-- TASK ITEM --
Write the data below out in full, exactly as it stands.

-- INPUT DATA --
__________________________________________________

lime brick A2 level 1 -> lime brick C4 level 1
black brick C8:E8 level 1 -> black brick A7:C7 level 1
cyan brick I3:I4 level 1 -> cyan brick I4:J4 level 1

__________________________________________________

-- ANSWER TO THIS TASK --
lime brick A2 level 1 -> lime brick C4 level 1
black brick C8:E8 level 1 -> black brick A7:C7 level 1
cyan brick I3:I4 level 1 -> cyan brick I4:J4 level 1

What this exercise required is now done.